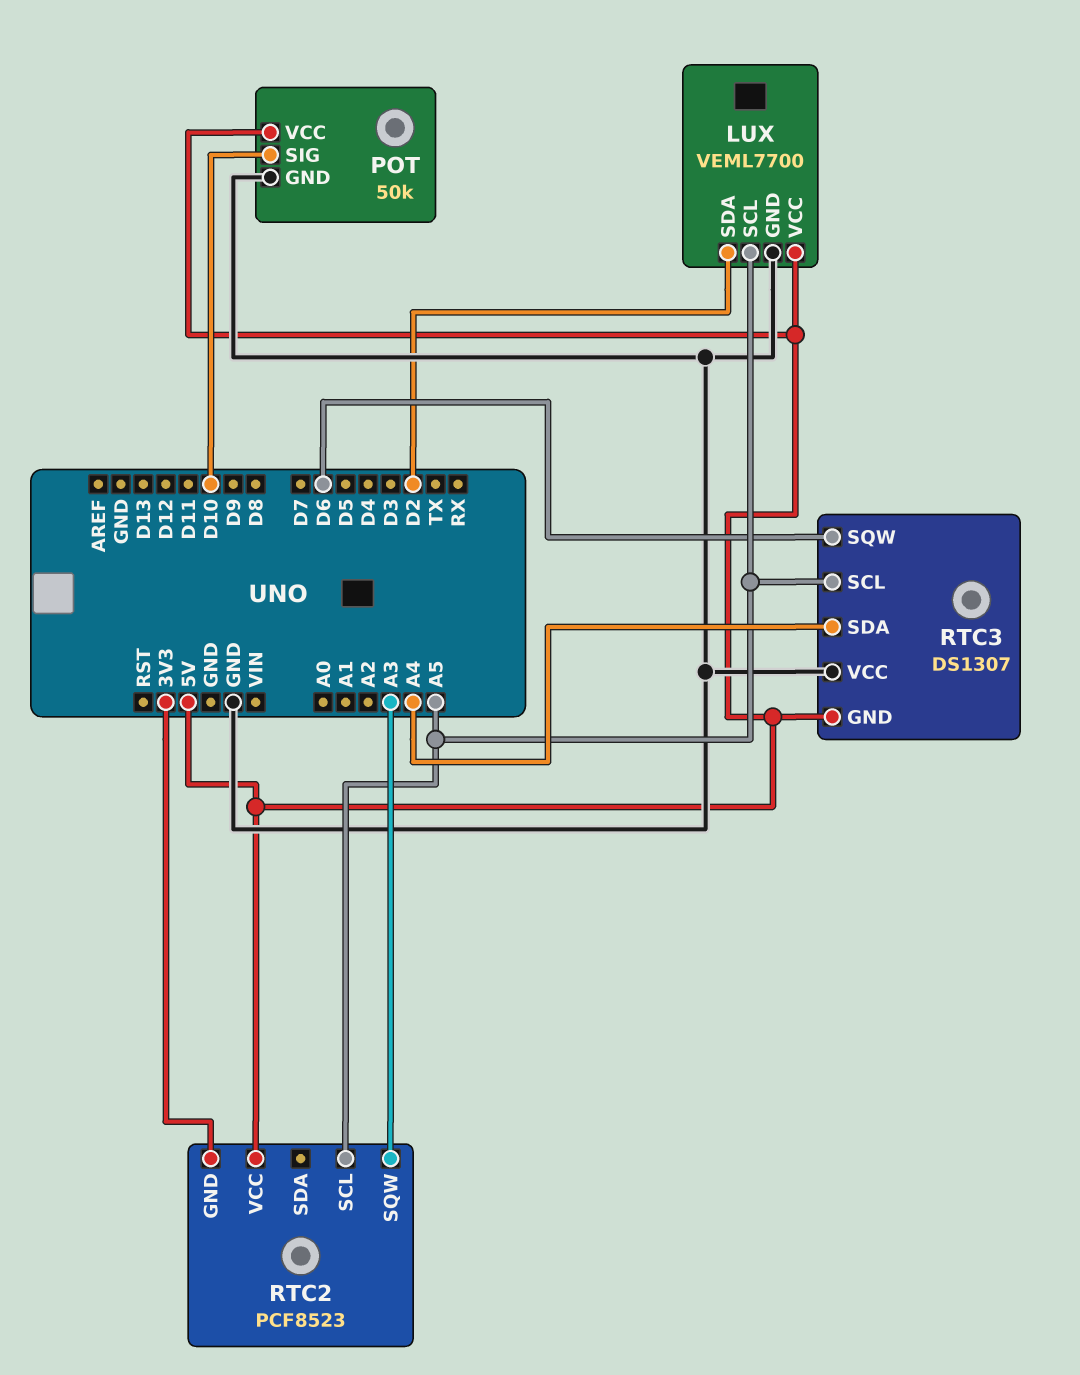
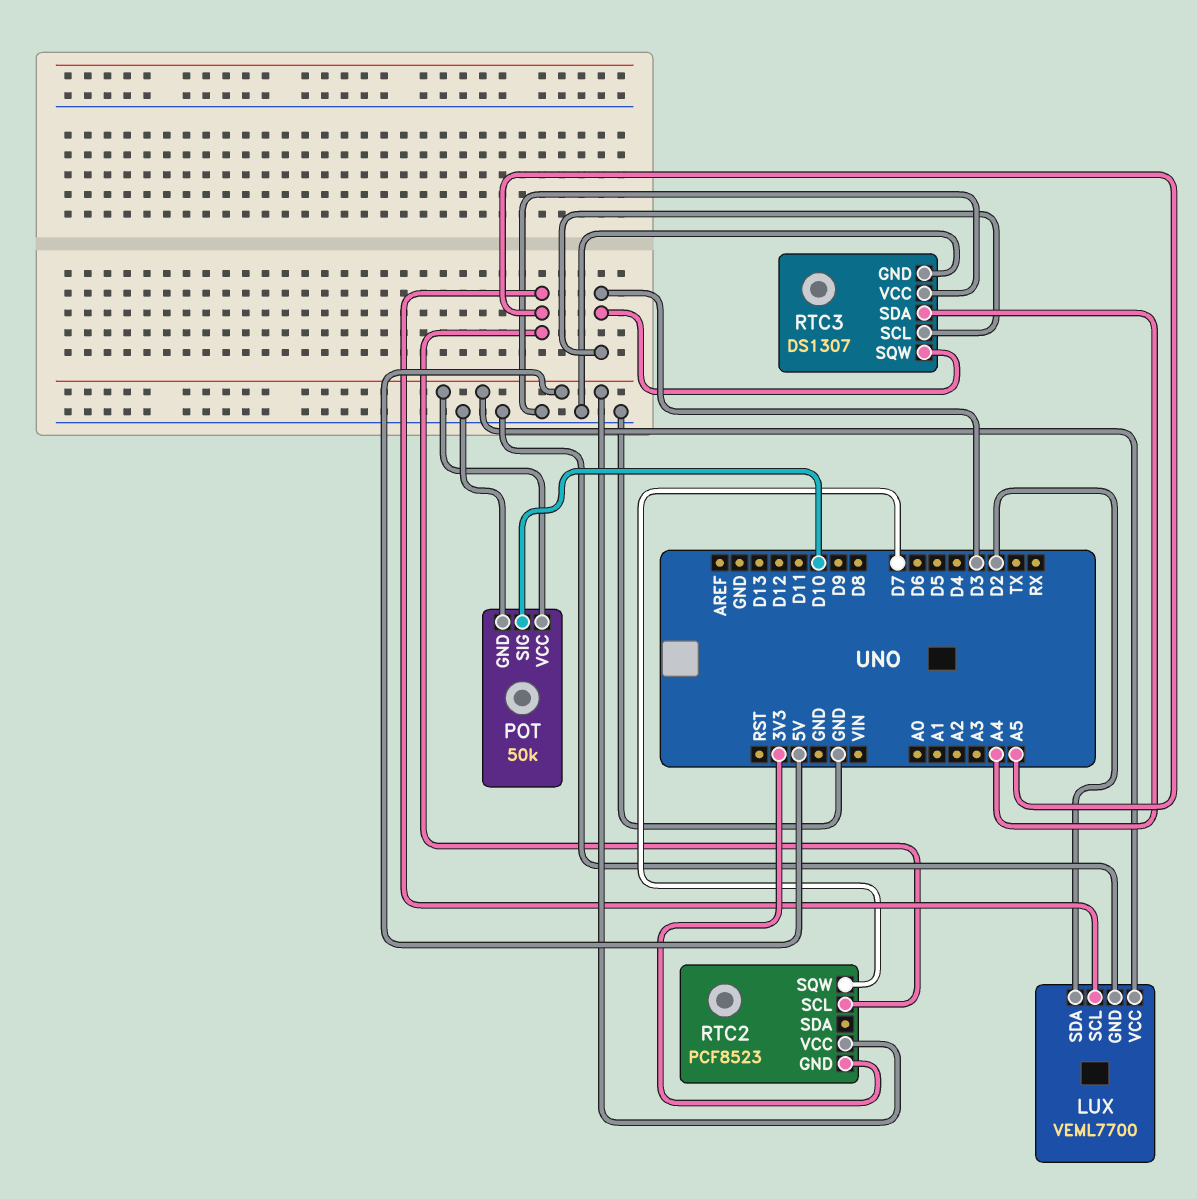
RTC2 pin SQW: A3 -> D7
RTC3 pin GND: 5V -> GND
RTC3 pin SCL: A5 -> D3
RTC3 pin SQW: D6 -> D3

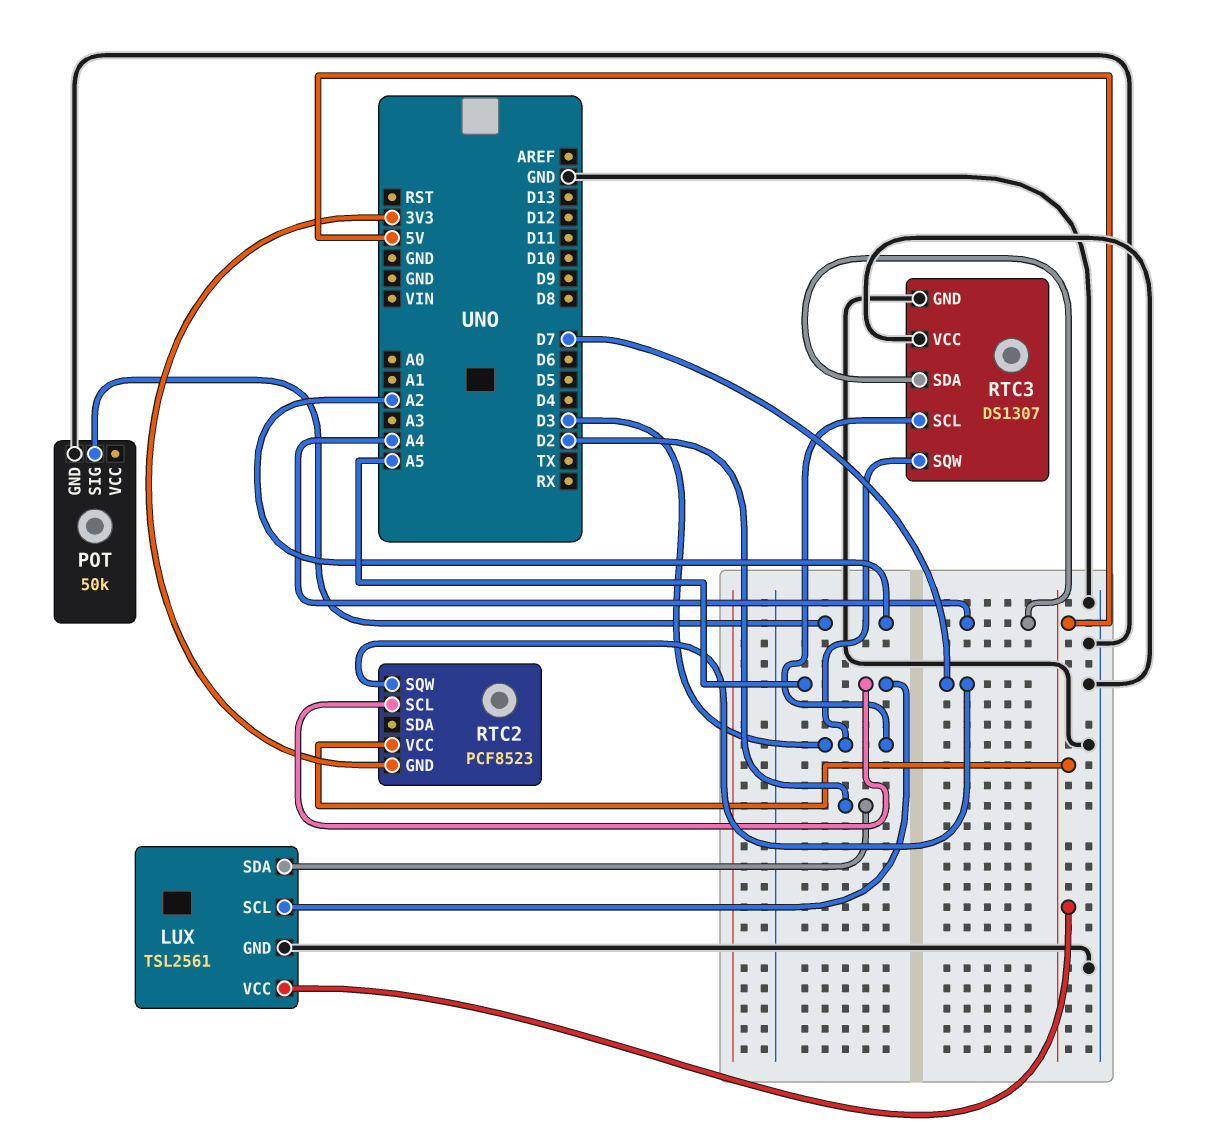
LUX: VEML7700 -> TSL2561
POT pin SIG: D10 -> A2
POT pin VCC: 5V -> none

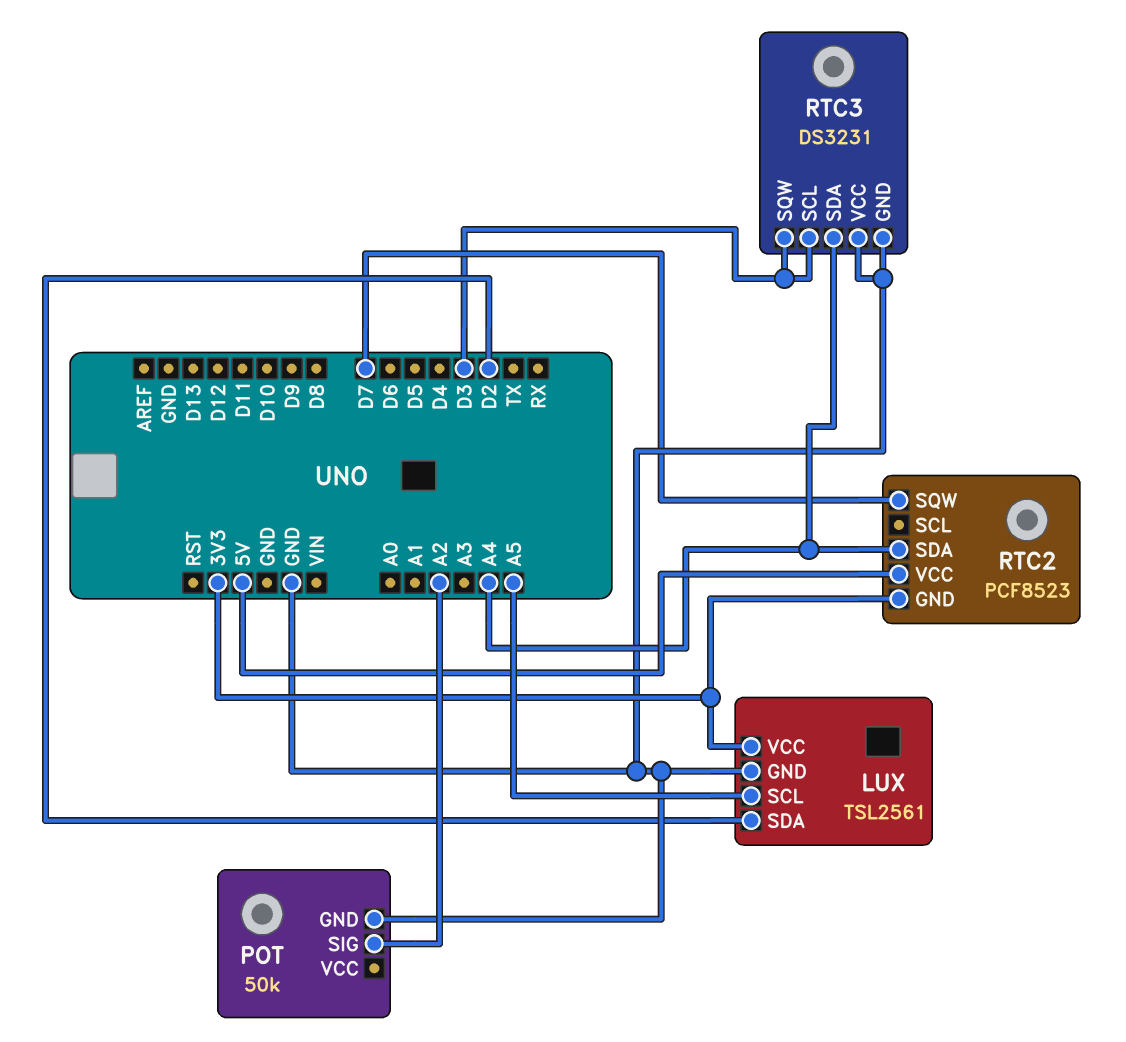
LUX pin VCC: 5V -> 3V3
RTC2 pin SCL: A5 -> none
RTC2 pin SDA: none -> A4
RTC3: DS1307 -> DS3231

---

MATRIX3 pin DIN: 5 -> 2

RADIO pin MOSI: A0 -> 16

Assigned task.
Your reply is to be an exact repeat of the listing above from the line holding "RTC2 pin SQW: A3 -> D7" down to the line holding "RTC3: DS1307 -> DS3231", ends included, pictures excluded.

Solution to this problem.
RTC2 pin SQW: A3 -> D7
RTC3 pin GND: 5V -> GND
RTC3 pin SCL: A5 -> D3
RTC3 pin SQW: D6 -> D3

LUX: VEML7700 -> TSL2561
POT pin SIG: D10 -> A2
POT pin VCC: 5V -> none

LUX pin VCC: 5V -> 3V3
RTC2 pin SCL: A5 -> none
RTC2 pin SDA: none -> A4
RTC3: DS1307 -> DS3231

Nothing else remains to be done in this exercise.